Brief »
Copy each entry below verbatim. Skip the pictures.

Version comparison data
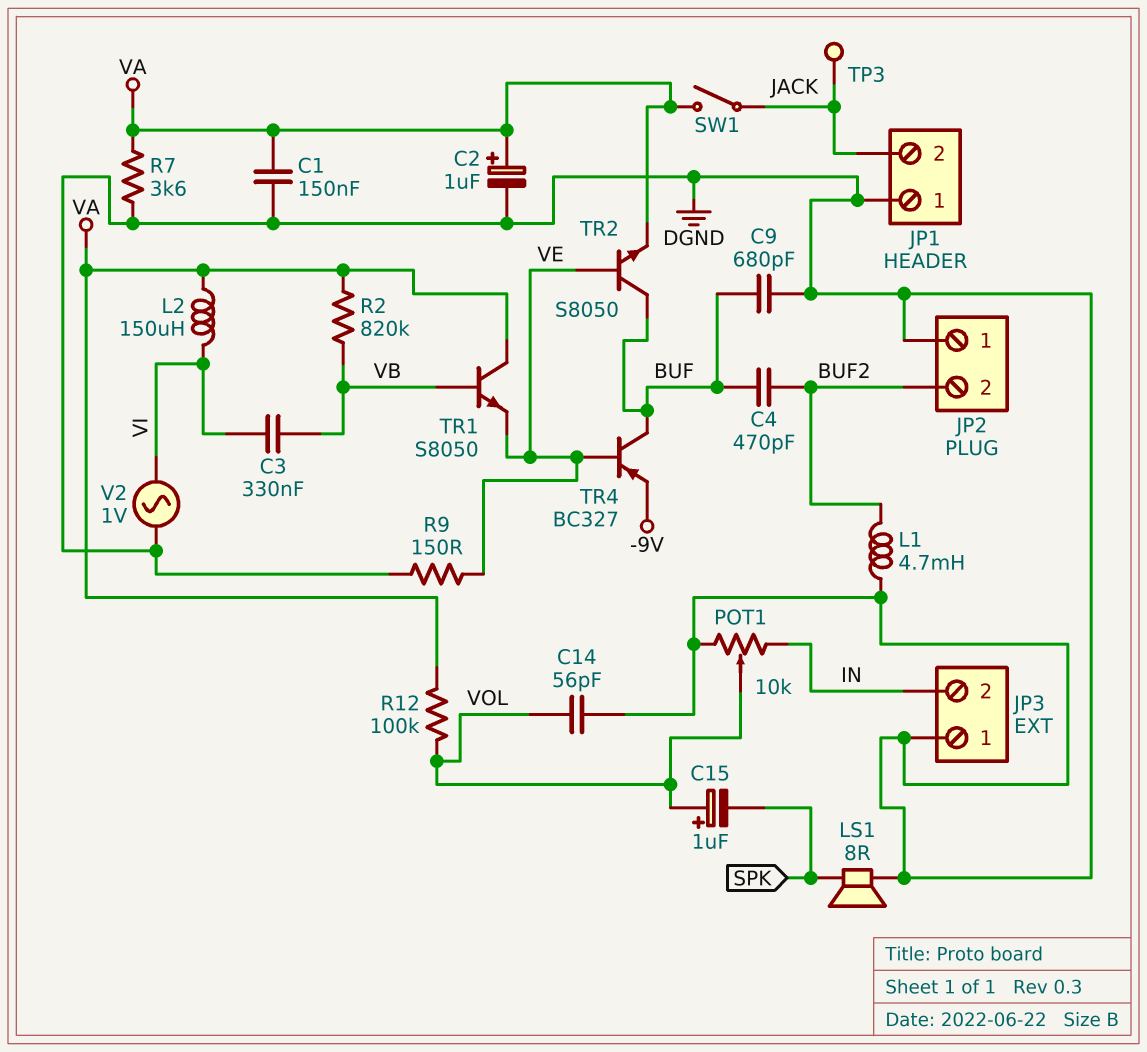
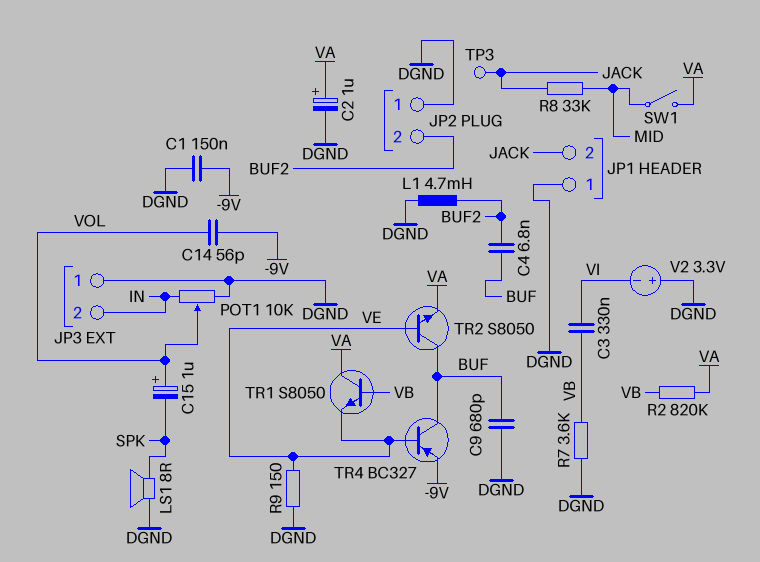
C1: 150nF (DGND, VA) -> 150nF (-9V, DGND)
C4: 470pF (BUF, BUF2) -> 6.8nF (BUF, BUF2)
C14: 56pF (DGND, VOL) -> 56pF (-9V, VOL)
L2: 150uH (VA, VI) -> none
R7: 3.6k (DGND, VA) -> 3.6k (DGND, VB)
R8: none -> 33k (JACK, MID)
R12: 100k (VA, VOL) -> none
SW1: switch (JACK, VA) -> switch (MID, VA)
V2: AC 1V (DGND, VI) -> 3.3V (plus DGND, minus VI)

Final answer »
C1: 150nF (DGND, VA) -> 150nF (-9V, DGND)
C4: 470pF (BUF, BUF2) -> 6.8nF (BUF, BUF2)
C14: 56pF (DGND, VOL) -> 56pF (-9V, VOL)
L2: 150uH (VA, VI) -> none
R7: 3.6k (DGND, VA) -> 3.6k (DGND, VB)
R8: none -> 33k (JACK, MID)
R12: 100k (VA, VOL) -> none
SW1: switch (JACK, VA) -> switch (MID, VA)
V2: AC 1V (DGND, VI) -> 3.3V (plus DGND, minus VI)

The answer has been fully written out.